Entries taken from a collection
Start of Block

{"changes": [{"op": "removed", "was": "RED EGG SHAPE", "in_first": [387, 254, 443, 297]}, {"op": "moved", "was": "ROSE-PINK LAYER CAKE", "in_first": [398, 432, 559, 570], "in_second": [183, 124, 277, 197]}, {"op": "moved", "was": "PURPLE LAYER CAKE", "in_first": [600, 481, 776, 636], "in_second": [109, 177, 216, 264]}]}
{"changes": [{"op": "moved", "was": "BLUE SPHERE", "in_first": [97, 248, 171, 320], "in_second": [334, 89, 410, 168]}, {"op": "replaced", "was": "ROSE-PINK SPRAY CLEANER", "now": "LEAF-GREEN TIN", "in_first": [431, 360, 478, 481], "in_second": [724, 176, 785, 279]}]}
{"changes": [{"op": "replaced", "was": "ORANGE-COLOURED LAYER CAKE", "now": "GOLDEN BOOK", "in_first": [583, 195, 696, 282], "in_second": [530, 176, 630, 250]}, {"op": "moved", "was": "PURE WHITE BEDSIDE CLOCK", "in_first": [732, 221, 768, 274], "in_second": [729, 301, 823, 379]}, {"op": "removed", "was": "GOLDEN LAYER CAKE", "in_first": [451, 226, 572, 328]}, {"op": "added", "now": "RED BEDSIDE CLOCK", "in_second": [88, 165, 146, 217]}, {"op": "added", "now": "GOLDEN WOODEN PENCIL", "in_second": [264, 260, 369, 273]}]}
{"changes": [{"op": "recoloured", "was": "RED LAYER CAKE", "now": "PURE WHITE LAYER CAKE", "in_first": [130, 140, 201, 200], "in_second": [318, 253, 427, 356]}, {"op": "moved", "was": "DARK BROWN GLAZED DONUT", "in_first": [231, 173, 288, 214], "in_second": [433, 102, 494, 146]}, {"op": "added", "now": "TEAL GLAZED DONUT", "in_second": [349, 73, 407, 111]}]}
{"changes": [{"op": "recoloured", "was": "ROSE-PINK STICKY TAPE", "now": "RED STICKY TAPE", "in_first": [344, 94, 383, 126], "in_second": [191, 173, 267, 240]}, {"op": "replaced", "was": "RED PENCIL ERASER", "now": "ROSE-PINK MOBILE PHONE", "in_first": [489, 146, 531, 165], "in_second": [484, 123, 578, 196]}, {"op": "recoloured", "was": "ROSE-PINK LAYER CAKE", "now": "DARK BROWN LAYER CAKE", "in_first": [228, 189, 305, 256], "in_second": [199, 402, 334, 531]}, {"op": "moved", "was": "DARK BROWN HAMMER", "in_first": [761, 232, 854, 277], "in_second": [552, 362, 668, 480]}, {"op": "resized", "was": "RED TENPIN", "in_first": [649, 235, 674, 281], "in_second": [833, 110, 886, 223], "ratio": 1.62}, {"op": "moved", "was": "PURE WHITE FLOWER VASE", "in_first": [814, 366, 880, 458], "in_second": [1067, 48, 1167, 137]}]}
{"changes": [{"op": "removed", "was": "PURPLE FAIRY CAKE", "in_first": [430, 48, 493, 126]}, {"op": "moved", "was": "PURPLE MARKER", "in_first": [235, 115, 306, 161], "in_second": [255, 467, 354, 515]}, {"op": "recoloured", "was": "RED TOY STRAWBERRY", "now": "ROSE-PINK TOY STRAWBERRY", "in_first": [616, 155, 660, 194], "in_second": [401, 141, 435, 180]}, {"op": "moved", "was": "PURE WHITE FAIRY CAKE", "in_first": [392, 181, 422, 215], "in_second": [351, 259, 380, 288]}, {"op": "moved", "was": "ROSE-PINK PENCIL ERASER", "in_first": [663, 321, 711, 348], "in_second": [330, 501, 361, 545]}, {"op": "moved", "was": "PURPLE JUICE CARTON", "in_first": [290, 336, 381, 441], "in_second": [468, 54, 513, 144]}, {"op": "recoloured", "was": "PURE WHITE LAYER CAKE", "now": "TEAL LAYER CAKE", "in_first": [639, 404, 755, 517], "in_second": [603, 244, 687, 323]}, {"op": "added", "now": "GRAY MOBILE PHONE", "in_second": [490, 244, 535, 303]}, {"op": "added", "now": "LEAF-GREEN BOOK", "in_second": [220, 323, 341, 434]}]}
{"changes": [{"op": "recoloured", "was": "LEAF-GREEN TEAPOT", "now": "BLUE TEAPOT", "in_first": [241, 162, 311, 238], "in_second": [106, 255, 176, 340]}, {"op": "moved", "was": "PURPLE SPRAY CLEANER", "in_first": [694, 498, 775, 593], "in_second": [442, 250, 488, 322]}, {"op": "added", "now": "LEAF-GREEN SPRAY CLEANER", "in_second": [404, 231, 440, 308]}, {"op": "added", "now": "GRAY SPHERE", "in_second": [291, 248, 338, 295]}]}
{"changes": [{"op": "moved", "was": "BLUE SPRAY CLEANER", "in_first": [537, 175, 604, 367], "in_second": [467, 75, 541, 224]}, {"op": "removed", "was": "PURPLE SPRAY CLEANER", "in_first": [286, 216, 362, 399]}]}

End of Block

**WORK INSTRUCTION**
Scan the records above for the word "BLUE". Copy each line that has it.

**SOLUTION TO THE EXERCISE**
{"changes": [{"op": "moved", "was": "BLUE SPHERE", "in_first": [97, 248, 171, 320], "in_second": [334, 89, 410, 168]}, {"op": "replaced", "was": "ROSE-PINK SPRAY CLEANER", "now": "LEAF-GREEN TIN", "in_first": [431, 360, 478, 481], "in_second": [724, 176, 785, 279]}]}
{"changes": [{"op": "recoloured", "was": "LEAF-GREEN TEAPOT", "now": "BLUE TEAPOT", "in_first": [241, 162, 311, 238], "in_second": [106, 255, 176, 340]}, {"op": "moved", "was": "PURPLE SPRAY CLEANER", "in_first": [694, 498, 775, 593], "in_second": [442, 250, 488, 322]}, {"op": "added", "now": "LEAF-GREEN SPRAY CLEANER", "in_second": [404, 231, 440, 308]}, {"op": "added", "now": "GRAY SPHERE", "in_second": [291, 248, 338, 295]}]}
{"changes": [{"op": "moved", "was": "BLUE SPRAY CLEANER", "in_first": [537, 175, 604, 367], "in_second": [467, 75, 541, 224]}, {"op": "removed", "was": "PURPLE SPRAY CLEANER", "in_first": [286, 216, 362, 399]}]}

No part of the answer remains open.